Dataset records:
----------

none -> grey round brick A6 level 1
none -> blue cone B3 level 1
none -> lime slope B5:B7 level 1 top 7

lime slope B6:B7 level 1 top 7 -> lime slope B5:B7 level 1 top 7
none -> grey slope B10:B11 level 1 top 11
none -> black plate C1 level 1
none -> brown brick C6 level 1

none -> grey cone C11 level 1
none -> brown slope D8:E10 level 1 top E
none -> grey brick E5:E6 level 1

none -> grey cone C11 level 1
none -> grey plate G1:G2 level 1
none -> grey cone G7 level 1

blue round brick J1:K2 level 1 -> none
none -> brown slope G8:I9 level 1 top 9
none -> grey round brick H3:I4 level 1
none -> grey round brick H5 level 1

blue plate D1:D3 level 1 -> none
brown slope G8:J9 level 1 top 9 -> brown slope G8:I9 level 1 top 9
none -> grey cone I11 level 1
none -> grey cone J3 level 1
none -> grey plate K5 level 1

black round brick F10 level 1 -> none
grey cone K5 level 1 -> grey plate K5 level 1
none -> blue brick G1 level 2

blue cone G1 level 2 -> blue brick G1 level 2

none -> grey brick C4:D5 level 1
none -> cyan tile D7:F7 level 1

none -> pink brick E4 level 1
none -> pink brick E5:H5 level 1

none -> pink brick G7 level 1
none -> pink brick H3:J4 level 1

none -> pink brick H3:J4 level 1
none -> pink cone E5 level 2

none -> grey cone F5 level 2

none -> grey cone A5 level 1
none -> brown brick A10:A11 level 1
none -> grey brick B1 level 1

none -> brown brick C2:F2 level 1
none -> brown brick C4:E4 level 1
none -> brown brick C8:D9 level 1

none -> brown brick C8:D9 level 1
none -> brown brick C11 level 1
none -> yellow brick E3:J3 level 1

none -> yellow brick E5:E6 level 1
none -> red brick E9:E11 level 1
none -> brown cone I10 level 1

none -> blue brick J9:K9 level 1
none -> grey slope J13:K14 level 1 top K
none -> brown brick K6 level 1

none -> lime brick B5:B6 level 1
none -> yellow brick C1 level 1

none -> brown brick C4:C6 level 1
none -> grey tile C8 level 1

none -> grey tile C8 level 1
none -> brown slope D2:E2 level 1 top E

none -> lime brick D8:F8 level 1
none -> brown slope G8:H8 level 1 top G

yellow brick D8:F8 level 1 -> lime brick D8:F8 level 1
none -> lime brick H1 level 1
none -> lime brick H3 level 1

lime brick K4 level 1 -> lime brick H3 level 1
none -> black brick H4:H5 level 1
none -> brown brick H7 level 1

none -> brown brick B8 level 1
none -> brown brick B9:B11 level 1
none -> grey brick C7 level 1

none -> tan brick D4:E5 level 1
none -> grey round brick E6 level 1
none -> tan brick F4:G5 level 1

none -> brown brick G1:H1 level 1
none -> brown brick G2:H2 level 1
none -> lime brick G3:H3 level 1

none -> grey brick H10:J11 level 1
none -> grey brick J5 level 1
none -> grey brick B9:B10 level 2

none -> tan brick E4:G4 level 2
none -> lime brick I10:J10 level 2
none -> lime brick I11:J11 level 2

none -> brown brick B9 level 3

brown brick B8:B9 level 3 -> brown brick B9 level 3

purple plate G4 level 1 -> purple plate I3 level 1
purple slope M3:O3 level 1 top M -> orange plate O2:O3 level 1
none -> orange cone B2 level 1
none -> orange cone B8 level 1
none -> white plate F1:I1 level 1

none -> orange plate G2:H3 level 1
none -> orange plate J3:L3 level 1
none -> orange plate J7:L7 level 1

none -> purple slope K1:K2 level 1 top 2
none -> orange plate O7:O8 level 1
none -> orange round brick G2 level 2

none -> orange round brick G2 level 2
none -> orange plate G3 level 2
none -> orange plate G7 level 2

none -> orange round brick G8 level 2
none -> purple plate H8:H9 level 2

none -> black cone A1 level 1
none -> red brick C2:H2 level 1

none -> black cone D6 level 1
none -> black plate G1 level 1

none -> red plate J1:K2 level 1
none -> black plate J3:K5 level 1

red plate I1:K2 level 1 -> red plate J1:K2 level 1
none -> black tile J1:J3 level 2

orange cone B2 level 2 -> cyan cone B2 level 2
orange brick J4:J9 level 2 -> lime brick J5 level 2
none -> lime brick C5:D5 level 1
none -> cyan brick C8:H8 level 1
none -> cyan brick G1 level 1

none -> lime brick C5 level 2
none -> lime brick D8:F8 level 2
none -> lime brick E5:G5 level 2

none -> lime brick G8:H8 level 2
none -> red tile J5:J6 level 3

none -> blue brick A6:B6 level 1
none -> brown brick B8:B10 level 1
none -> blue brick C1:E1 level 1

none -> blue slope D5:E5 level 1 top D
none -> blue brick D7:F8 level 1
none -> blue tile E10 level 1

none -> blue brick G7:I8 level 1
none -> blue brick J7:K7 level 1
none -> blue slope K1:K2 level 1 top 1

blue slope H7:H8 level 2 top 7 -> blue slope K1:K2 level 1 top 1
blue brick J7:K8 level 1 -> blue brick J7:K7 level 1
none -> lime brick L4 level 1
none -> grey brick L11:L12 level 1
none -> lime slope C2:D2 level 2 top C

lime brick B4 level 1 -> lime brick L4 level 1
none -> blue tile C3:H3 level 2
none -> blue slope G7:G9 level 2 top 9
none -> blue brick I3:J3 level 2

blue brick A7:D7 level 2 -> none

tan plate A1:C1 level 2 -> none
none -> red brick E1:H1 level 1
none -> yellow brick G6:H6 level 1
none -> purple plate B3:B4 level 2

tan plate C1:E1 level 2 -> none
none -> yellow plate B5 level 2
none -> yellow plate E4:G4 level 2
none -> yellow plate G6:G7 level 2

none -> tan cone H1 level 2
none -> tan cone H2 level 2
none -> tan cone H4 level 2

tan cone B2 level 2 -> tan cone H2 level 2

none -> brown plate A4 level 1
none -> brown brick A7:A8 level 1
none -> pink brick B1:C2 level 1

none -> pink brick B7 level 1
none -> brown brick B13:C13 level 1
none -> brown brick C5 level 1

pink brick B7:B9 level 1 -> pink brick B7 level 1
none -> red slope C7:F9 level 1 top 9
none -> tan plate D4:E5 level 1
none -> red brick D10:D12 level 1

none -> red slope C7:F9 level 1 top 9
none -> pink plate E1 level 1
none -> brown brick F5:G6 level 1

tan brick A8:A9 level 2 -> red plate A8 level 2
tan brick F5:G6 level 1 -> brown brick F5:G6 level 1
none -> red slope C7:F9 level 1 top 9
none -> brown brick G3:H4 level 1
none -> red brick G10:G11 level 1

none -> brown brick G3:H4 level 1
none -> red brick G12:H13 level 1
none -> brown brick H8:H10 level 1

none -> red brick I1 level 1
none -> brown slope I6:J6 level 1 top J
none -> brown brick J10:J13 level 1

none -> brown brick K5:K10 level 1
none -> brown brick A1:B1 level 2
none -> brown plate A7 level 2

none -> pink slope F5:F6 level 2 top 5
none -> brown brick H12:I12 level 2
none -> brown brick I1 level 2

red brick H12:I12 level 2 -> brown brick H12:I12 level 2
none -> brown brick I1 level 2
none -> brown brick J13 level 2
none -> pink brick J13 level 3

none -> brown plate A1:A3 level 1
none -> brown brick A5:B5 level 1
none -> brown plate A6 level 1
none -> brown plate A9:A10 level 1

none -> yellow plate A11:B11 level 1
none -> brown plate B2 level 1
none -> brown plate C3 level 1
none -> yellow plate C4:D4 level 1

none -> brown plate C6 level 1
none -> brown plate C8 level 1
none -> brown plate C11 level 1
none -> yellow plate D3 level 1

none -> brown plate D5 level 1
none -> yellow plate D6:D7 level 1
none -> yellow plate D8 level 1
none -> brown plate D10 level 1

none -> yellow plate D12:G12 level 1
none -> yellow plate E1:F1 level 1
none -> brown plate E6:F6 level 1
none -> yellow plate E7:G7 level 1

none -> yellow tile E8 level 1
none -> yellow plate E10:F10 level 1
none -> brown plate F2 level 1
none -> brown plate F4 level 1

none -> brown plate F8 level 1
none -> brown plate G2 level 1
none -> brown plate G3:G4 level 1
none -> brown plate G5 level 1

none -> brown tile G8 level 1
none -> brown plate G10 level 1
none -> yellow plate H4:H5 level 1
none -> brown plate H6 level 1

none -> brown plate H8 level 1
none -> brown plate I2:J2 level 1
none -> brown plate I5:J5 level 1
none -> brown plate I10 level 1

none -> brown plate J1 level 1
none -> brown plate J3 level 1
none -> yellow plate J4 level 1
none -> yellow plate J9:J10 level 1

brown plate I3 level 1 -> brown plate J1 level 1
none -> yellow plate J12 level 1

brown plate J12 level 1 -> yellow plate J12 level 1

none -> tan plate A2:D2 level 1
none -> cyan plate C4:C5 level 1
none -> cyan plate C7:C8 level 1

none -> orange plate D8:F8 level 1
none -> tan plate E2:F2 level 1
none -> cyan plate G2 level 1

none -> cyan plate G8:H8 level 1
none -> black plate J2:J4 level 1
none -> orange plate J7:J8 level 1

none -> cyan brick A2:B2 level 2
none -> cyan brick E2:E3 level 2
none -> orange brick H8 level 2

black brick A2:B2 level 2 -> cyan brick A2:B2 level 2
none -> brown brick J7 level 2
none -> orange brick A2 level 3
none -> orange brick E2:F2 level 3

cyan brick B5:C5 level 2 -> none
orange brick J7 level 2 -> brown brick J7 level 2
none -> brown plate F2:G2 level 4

----------

» **Exercise prompt**:
Could you count the lines in the entries that hold the word "black"? Only the number is wanted.

» **Your solution**:
10